▶ _Exercise material_:
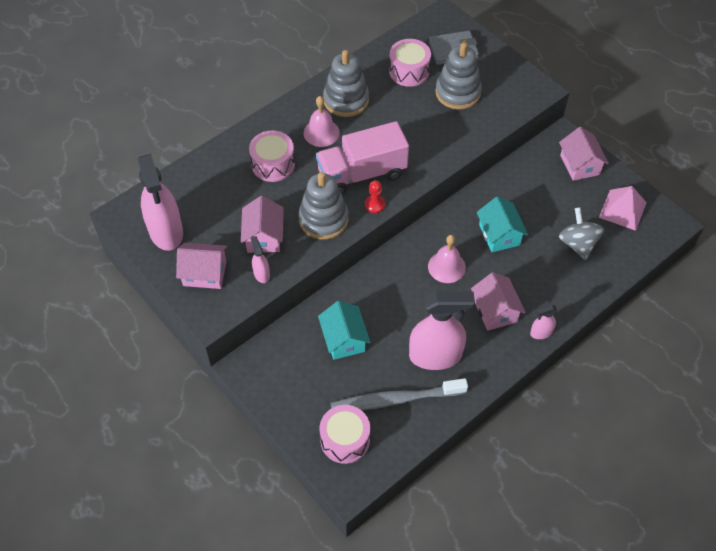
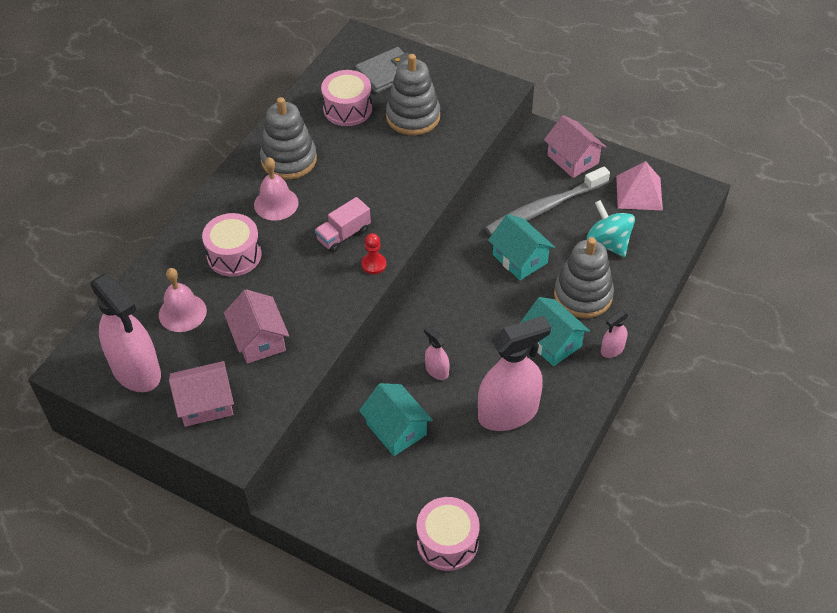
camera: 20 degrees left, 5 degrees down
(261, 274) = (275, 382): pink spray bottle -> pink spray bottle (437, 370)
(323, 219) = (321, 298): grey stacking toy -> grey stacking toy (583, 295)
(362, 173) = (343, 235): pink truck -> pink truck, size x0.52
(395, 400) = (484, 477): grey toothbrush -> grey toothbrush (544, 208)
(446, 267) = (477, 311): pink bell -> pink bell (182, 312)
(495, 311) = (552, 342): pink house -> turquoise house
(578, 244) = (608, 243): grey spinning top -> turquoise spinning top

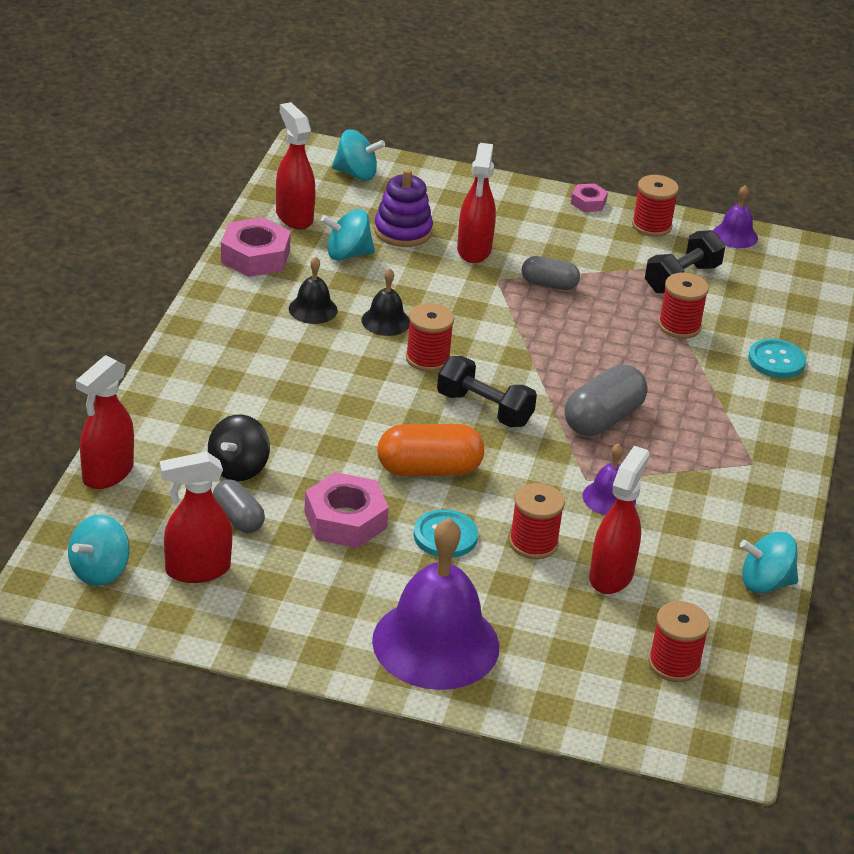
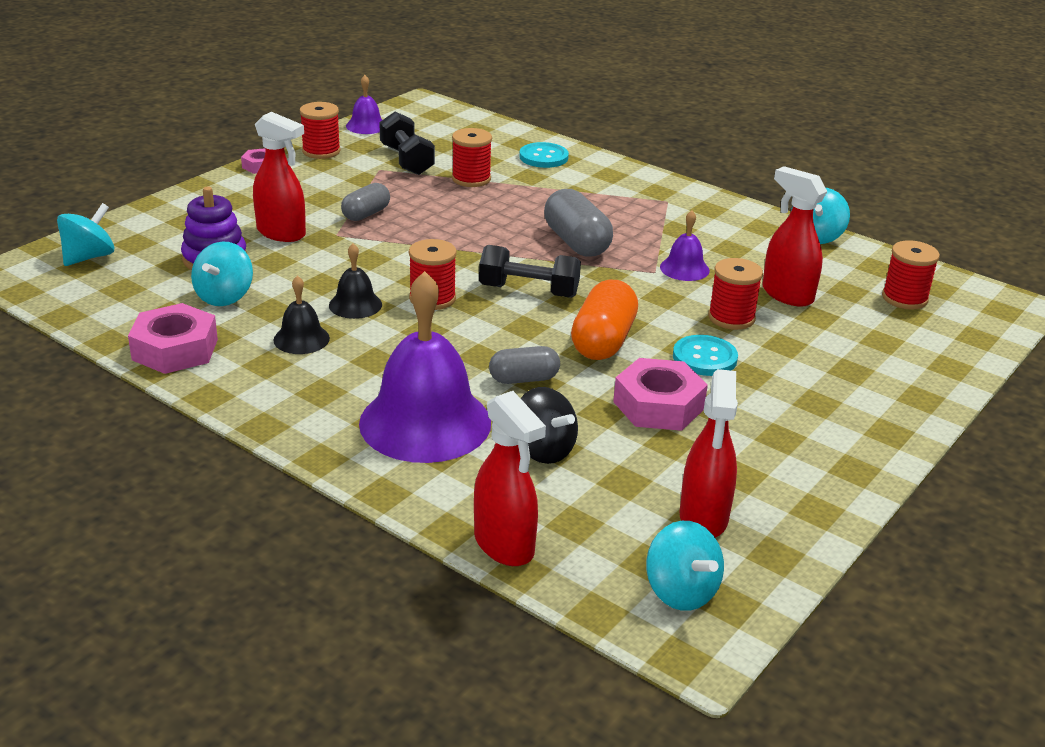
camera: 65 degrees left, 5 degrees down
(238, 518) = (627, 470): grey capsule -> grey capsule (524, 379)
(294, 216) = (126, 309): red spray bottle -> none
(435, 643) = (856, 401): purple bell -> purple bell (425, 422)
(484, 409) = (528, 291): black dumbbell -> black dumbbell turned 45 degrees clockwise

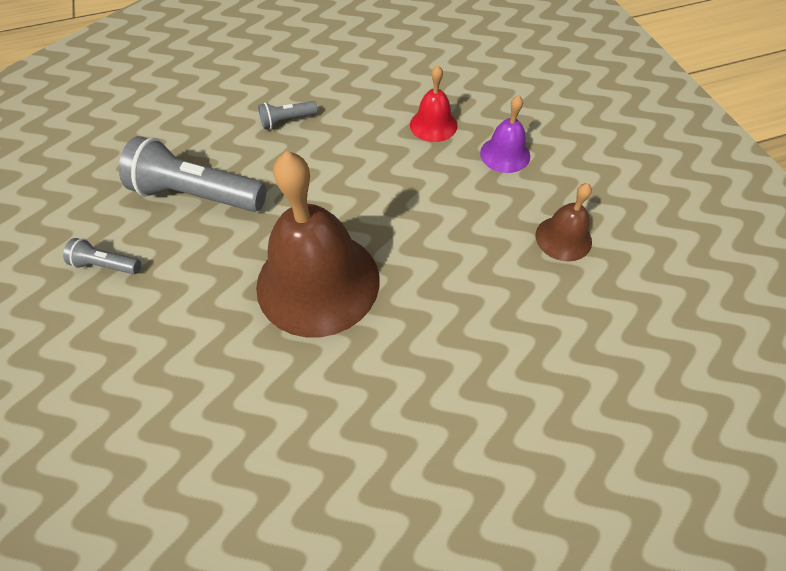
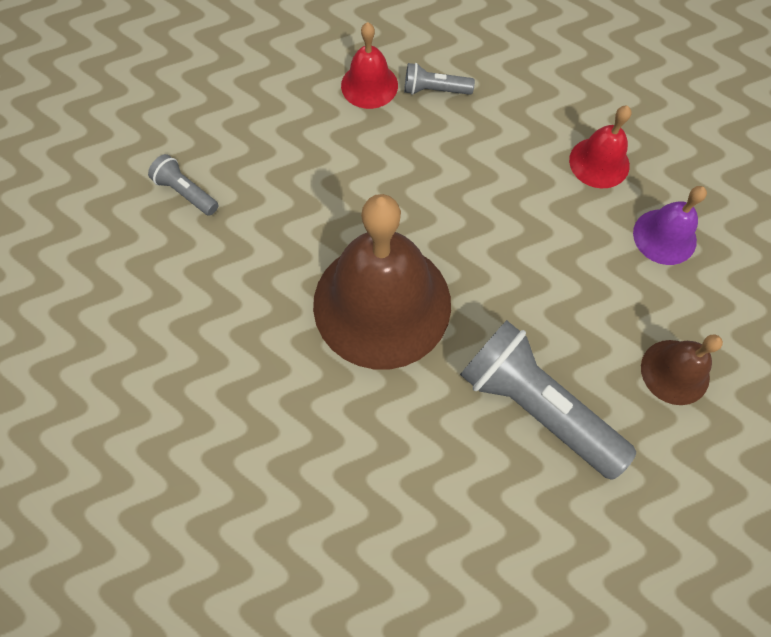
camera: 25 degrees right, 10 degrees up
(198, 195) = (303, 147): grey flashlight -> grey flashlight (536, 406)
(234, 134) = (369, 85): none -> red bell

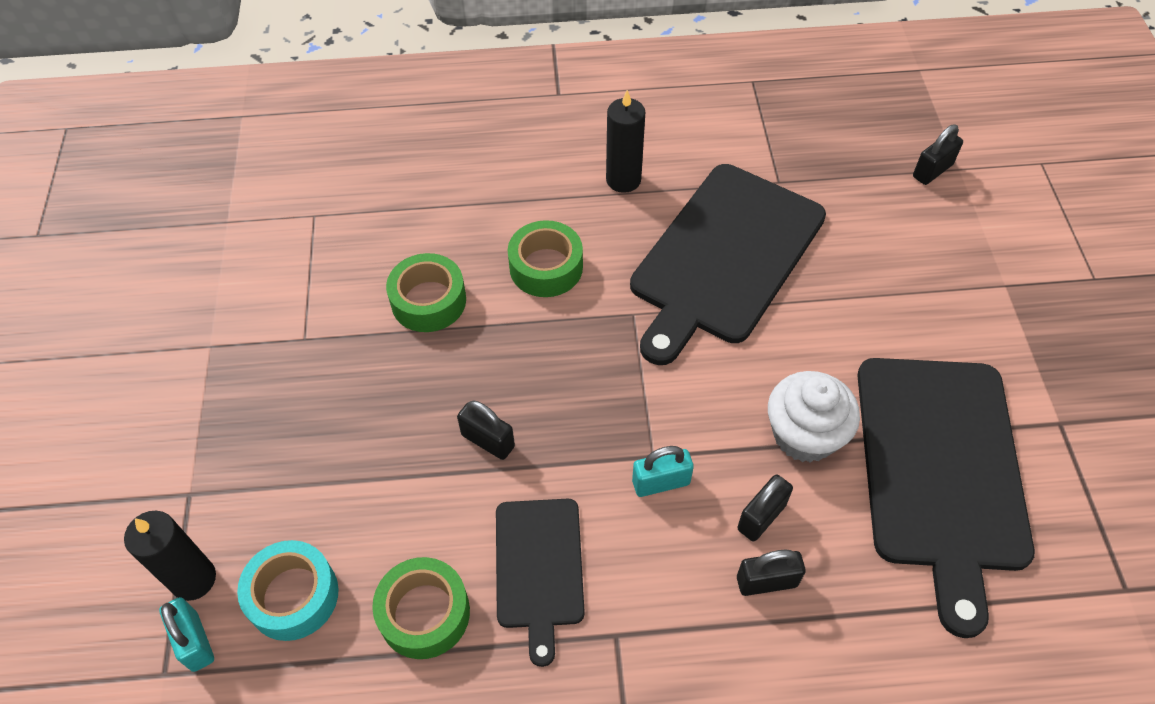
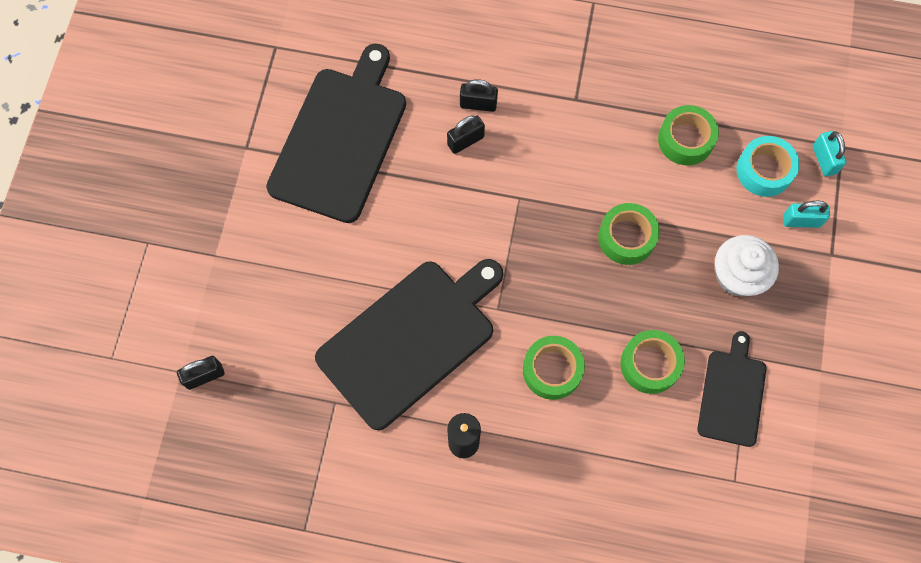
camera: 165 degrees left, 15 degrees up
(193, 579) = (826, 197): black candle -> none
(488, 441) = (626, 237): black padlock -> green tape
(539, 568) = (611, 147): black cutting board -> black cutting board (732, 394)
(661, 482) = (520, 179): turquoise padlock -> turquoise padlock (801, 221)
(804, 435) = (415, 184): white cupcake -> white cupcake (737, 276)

▶ _Exercise instructions_:
A verbatim copy of every entry is wanted; the pictures stay out of it.

▶ _Completed task_:
camera: 20 degrees left, 5 degrees down
(261, 274) = (275, 382): pink spray bottle -> pink spray bottle (437, 370)
(323, 219) = (321, 298): grey stacking toy -> grey stacking toy (583, 295)
(362, 173) = (343, 235): pink truck -> pink truck, size x0.52
(395, 400) = (484, 477): grey toothbrush -> grey toothbrush (544, 208)
(446, 267) = (477, 311): pink bell -> pink bell (182, 312)
(495, 311) = (552, 342): pink house -> turquoise house
(578, 244) = (608, 243): grey spinning top -> turquoise spinning top

camera: 65 degrees left, 5 degrees down
(238, 518) = (627, 470): grey capsule -> grey capsule (524, 379)
(294, 216) = (126, 309): red spray bottle -> none
(435, 643) = (856, 401): purple bell -> purple bell (425, 422)
(484, 409) = (528, 291): black dumbbell -> black dumbbell turned 45 degrees clockwise

camera: 25 degrees right, 10 degrees up
(198, 195) = (303, 147): grey flashlight -> grey flashlight (536, 406)
(234, 134) = (369, 85): none -> red bell

camera: 165 degrees left, 15 degrees up
(193, 579) = (826, 197): black candle -> none
(488, 441) = (626, 237): black padlock -> green tape
(539, 568) = (611, 147): black cutting board -> black cutting board (732, 394)
(661, 482) = (520, 179): turquoise padlock -> turquoise padlock (801, 221)
(804, 435) = (415, 184): white cupcake -> white cupcake (737, 276)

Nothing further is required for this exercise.